== Input material ==
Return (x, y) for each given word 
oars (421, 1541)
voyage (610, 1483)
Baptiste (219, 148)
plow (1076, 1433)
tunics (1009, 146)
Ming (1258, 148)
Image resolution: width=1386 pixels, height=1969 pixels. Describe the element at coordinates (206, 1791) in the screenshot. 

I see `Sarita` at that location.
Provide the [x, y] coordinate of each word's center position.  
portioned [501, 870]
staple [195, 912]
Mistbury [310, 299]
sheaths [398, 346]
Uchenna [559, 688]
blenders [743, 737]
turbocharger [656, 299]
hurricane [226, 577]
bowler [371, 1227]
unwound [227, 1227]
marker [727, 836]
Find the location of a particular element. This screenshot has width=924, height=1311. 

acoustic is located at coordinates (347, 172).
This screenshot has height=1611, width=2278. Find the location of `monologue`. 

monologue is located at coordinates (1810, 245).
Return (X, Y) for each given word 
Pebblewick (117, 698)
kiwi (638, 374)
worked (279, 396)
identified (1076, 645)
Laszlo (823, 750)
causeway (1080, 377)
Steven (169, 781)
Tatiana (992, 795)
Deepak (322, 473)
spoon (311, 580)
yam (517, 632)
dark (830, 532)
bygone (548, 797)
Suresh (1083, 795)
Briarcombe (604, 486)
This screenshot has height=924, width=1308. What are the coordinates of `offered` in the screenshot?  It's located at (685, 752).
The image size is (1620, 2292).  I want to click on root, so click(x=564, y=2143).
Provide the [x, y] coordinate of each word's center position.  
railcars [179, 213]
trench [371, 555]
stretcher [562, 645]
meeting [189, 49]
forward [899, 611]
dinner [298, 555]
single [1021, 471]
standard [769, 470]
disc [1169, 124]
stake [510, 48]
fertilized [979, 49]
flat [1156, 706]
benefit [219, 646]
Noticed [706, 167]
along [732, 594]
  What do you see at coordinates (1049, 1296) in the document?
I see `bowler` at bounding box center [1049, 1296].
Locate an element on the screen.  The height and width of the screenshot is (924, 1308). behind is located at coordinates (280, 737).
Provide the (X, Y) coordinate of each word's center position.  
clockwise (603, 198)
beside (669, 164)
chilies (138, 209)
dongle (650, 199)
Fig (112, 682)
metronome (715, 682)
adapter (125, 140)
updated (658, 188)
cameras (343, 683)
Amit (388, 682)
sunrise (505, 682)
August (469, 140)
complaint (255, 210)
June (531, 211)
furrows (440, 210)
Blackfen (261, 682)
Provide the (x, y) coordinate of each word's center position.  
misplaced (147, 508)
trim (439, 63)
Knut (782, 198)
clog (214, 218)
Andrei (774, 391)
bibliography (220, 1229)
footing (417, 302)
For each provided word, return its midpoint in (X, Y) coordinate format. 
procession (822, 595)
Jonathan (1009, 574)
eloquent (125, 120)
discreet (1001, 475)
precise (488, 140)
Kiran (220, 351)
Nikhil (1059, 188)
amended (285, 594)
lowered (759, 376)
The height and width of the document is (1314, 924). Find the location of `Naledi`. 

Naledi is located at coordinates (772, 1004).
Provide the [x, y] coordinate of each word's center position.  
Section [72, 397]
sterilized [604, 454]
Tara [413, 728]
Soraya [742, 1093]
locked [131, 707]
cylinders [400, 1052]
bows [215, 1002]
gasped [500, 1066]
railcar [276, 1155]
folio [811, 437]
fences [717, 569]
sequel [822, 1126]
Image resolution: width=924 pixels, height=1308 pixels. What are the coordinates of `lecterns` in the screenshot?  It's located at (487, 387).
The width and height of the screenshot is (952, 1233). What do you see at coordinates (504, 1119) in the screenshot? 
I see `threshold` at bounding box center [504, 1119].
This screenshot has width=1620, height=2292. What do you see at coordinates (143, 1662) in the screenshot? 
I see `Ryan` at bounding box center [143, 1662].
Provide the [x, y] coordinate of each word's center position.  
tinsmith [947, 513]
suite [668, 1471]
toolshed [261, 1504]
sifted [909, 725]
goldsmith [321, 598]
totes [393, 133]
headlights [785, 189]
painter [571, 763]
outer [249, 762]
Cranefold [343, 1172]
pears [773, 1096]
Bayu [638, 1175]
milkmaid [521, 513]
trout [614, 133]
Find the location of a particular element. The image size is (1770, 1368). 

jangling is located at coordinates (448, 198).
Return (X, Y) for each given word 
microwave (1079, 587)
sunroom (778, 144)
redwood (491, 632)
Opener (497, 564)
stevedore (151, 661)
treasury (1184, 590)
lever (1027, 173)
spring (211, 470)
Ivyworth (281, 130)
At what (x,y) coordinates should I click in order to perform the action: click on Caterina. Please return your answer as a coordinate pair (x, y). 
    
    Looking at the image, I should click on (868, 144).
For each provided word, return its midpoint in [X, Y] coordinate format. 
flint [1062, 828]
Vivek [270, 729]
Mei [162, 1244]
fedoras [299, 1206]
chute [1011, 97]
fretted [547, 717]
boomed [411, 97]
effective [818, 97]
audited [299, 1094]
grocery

== Stated exercise ==
Revise all the records, replacing "each given word" with "every listed word" wherever it appears and leaving everything else unchanged.

== Written reply ==
Return (x, y) for every listed word 
oars (421, 1541)
voyage (610, 1483)
Baptiste (219, 148)
plow (1076, 1433)
tunics (1009, 146)
Ming (1258, 148)
Image resolution: width=1386 pixels, height=1969 pixels. Describe the element at coordinates (206, 1791) in the screenshot. 

I see `Sarita` at that location.
Provide the [x, y] coordinate of each word's center position.  
portioned [501, 870]
staple [195, 912]
Mistbury [310, 299]
sheaths [398, 346]
Uchenna [559, 688]
blenders [743, 737]
turbocharger [656, 299]
hurricane [226, 577]
bowler [371, 1227]
unwound [227, 1227]
marker [727, 836]
Find the location of a particular element. This screenshot has width=924, height=1311. 

acoustic is located at coordinates (347, 172).
This screenshot has height=1611, width=2278. Find the location of `monologue`. 

monologue is located at coordinates (1810, 245).
Return (X, Y) for every listed word 
Pebblewick (117, 698)
kiwi (638, 374)
worked (279, 396)
identified (1076, 645)
Laszlo (823, 750)
causeway (1080, 377)
Steven (169, 781)
Tatiana (992, 795)
Deepak (322, 473)
spoon (311, 580)
yam (517, 632)
dark (830, 532)
bygone (548, 797)
Suresh (1083, 795)
Briarcombe (604, 486)
This screenshot has height=924, width=1308. What are the coordinates of `offered` in the screenshot?  It's located at (685, 752).
The image size is (1620, 2292).  I want to click on root, so click(x=564, y=2143).
Provide the [x, y] coordinate of each word's center position.  
railcars [179, 213]
trench [371, 555]
stretcher [562, 645]
meeting [189, 49]
forward [899, 611]
dinner [298, 555]
single [1021, 471]
standard [769, 470]
disc [1169, 124]
stake [510, 48]
fertilized [979, 49]
flat [1156, 706]
benefit [219, 646]
Noticed [706, 167]
along [732, 594]
  What do you see at coordinates (1049, 1296) in the document?
I see `bowler` at bounding box center [1049, 1296].
Locate an element on the screen.  The height and width of the screenshot is (924, 1308). behind is located at coordinates (280, 737).
Provide the (X, Y) coordinate of each word's center position.  
clockwise (603, 198)
beside (669, 164)
chilies (138, 209)
dongle (650, 199)
Fig (112, 682)
metronome (715, 682)
adapter (125, 140)
updated (658, 188)
cameras (343, 683)
Amit (388, 682)
sunrise (505, 682)
August (469, 140)
complaint (255, 210)
June (531, 211)
furrows (440, 210)
Blackfen (261, 682)
Provide the (x, y) coordinate of each word's center position.  
misplaced (147, 508)
trim (439, 63)
Knut (782, 198)
clog (214, 218)
Andrei (774, 391)
bibliography (220, 1229)
footing (417, 302)
For each provided word, return its midpoint in (X, Y) coordinate format. 
procession (822, 595)
Jonathan (1009, 574)
eloquent (125, 120)
discreet (1001, 475)
precise (488, 140)
Kiran (220, 351)
Nikhil (1059, 188)
amended (285, 594)
lowered (759, 376)
The height and width of the document is (1314, 924). Find the location of `Naledi`. 

Naledi is located at coordinates (772, 1004).
Provide the [x, y] coordinate of each word's center position.  
Section [72, 397]
sterilized [604, 454]
Tara [413, 728]
Soraya [742, 1093]
locked [131, 707]
cylinders [400, 1052]
bows [215, 1002]
gasped [500, 1066]
railcar [276, 1155]
folio [811, 437]
fences [717, 569]
sequel [822, 1126]
Image resolution: width=924 pixels, height=1308 pixels. What are the coordinates of `lecterns` in the screenshot?  It's located at (487, 387).
The width and height of the screenshot is (952, 1233). What do you see at coordinates (504, 1119) in the screenshot? 
I see `threshold` at bounding box center [504, 1119].
This screenshot has width=1620, height=2292. What do you see at coordinates (143, 1662) in the screenshot? 
I see `Ryan` at bounding box center [143, 1662].
Provide the [x, y] coordinate of each word's center position.  
tinsmith [947, 513]
suite [668, 1471]
toolshed [261, 1504]
sifted [909, 725]
goldsmith [321, 598]
totes [393, 133]
headlights [785, 189]
painter [571, 763]
outer [249, 762]
Cranefold [343, 1172]
pears [773, 1096]
Bayu [638, 1175]
milkmaid [521, 513]
trout [614, 133]
Find the location of a particular element. The image size is (1770, 1368). 

jangling is located at coordinates (448, 198).
Return (X, Y) for every listed word 
microwave (1079, 587)
sunroom (778, 144)
redwood (491, 632)
Opener (497, 564)
stevedore (151, 661)
treasury (1184, 590)
lever (1027, 173)
spring (211, 470)
Ivyworth (281, 130)
At what (x,y) coordinates should I click in order to perform the action: click on Caterina. Please return your answer as a coordinate pair (x, y). 
    
    Looking at the image, I should click on (868, 144).
For each provided word, return its midpoint in [X, Y] coordinate format. 
flint [1062, 828]
Vivek [270, 729]
Mei [162, 1244]
fedoras [299, 1206]
chute [1011, 97]
fretted [547, 717]
boomed [411, 97]
effective [818, 97]
audited [299, 1094]
grocery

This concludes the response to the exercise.